Rows taken from a collection

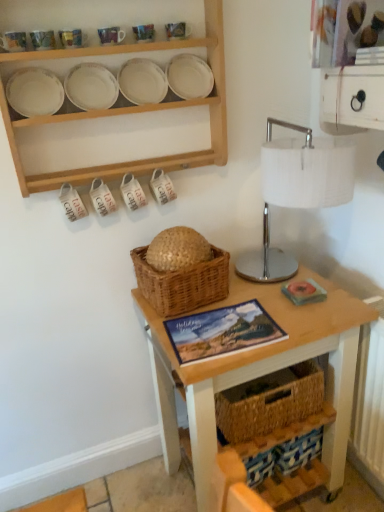
Where is `vacant area that lies to the right of woven straw basket at center`? vacant area that lies to the right of woven straw basket at center is located at coordinates (256, 297).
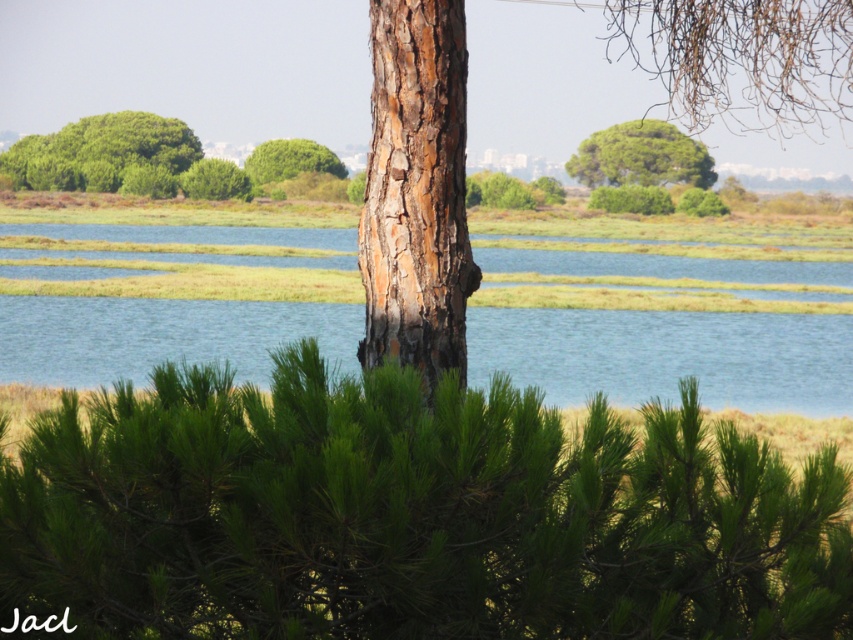
You are a bird looking for a place to perch. You see two trees in the scene. Which tree, the green leafy tree at upper center or the green leafy tree at center, would you choose if you prefer a larger tree to rest on?

The green leafy tree at upper center is bigger than the green leafy tree at center, so you should choose the green leafy tree at upper center to perch on.

You are standing in the natural landscape and want to take a photo of both the green leafy tree at upper center and the green leafy tree at center. Which tree should you focus on first if you want to capture both in your camera frame?

You should focus on the green leafy tree at center first because it is closer to you than the green leafy tree at upper center, which is above it and farther away.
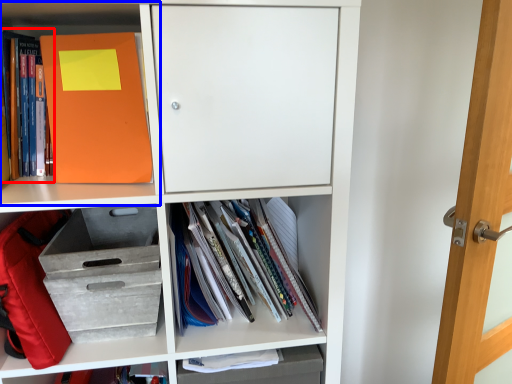
Question: Which of the following is the closest to the observer, book (highlighted by a red box) or shelf (highlighted by a blue box)?

Choices:
 (A) book
 (B) shelf

Answer: (B)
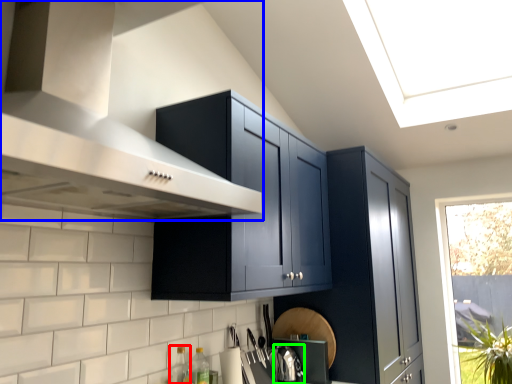
Question: Which object is the closest to the bottle (highlighted by a red box)? Choose among these: vent (highlighted by a blue box) or appliance (highlighted by a green box).

Choices:
 (A) vent
 (B) appliance

Answer: (B)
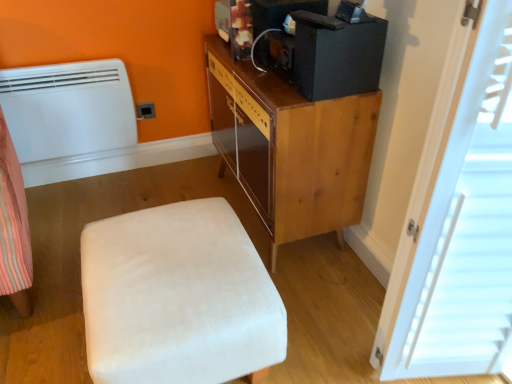
Identify the location of free space to the right of white velvety ottoman at lower left. (326, 311).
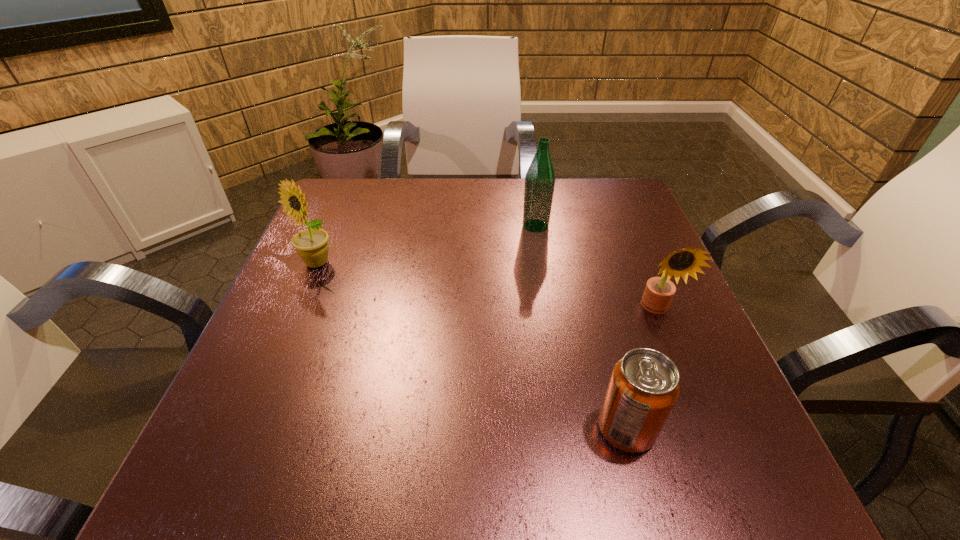
The height and width of the screenshot is (540, 960). In the image, there is a desktop. Find the location of `vacant region at the left edge`. vacant region at the left edge is located at coordinates (308, 293).

I want to click on free space at the right edge of the desktop, so click(x=656, y=349).

Where is `vacant space at the far left corner`? The height and width of the screenshot is (540, 960). vacant space at the far left corner is located at coordinates (338, 178).

Identify the location of vacant space at the near left corner. (300, 482).

The width and height of the screenshot is (960, 540). What are the coordinates of `free location at the far right corner of the desktop` in the screenshot? It's located at (592, 221).

Find the location of a particular element. The height and width of the screenshot is (540, 960). free point at the near right corner is located at coordinates (760, 471).

Where is `vacant area that lies between the nearest object and the third object from right to left`? This screenshot has height=540, width=960. vacant area that lies between the nearest object and the third object from right to left is located at coordinates (581, 327).

The height and width of the screenshot is (540, 960). I want to click on blank region between the third object from right to left and the farther sunflower, so click(x=426, y=245).

This screenshot has height=540, width=960. I want to click on free spot between the farthest object and the farther sunflower, so click(426, 245).

Find the location of a particular element. Image resolution: width=960 pixels, height=540 pixels. free area in between the farthest object and the second farthest object is located at coordinates (426, 245).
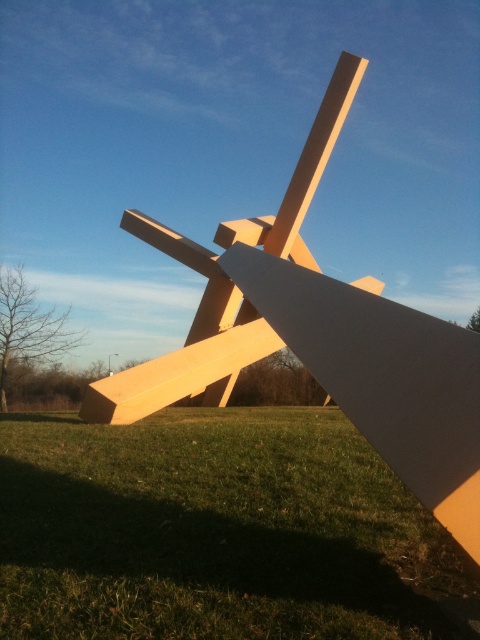
From the picture: You are standing at the origin point in the image. Which direction should you move to reach the green grass at lower center?

The green grass at lower center is located at coordinates approximately 0.831 on the x axis and 0.454 on the y axis. Since you are at the origin, you should move towards the positive x and positive y direction to reach it.

You are standing in front of the sculpture and want to step onto the green grass at lower center. Is the matte wood cross at center blocking your path?

The green grass at lower center is further to the viewer than the matte wood cross at center, meaning the matte wood cross at center is closer to you. Therefore, the matte wood cross at center would block your path to the green grass at lower center.

You are an artist planning to paint this sculpture. You want to highlight the contrast between the green grass at lower center and the matte wood cross at center. Which object should you focus on to emphasize the difference in thickness?

The green grass at lower center is thinner than the matte wood cross at center, so focusing on the green grass at lower center will emphasize the contrast in thickness between the two objects.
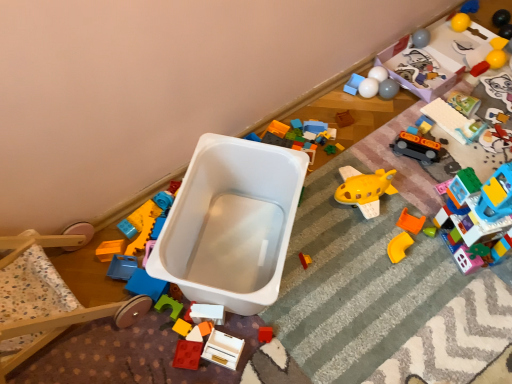
Image resolution: width=512 pixels, height=384 pixels. I want to click on free space to the left of matte gray cat at upper right, which is the fifteenth toy in left-to-right order, so [x=468, y=94].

▶ [What is asked]
Please quote the rows above verbatim, from the line containing "coordinates (581, 327)." through the line containing "This screenshot has height=540, width=960. I".

▶ [Response]
Where is `vacant area that lies between the nearest object and the third object from right to left`? This screenshot has height=540, width=960. vacant area that lies between the nearest object and the third object from right to left is located at coordinates (581, 327).

The height and width of the screenshot is (540, 960). I want to click on blank region between the third object from right to left and the farther sunflower, so click(x=426, y=245).

This screenshot has height=540, width=960. I want to click on free spot between the farthest object and the farther sunflower, so click(426, 245).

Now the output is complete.